How to complete this task |
Go through the data below line by line and count those containing the word "cross". Reply with the count only.

-------- Data supplied --------

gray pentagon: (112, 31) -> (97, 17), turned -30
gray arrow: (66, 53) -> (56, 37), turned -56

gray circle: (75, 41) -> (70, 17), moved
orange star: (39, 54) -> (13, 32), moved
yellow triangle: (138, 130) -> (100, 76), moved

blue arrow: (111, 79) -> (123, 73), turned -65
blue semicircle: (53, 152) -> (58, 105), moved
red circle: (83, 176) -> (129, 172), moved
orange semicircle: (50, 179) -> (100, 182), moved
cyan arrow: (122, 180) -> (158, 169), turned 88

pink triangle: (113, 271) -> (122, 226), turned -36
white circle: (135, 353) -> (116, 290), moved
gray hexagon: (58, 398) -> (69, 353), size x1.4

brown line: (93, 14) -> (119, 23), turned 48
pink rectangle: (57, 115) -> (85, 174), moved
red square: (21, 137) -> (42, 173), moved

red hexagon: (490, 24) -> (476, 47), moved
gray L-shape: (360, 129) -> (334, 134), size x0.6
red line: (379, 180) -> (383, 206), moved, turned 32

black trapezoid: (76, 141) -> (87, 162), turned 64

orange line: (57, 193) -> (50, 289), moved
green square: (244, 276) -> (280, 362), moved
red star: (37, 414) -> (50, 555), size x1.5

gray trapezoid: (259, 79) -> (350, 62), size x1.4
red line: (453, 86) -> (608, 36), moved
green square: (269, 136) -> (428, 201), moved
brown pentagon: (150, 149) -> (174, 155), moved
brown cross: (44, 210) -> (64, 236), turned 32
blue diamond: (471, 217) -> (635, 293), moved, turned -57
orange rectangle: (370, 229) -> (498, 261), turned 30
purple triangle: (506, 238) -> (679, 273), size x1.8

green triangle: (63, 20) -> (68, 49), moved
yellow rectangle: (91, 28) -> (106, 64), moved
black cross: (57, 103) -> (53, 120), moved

--------

Solution |
2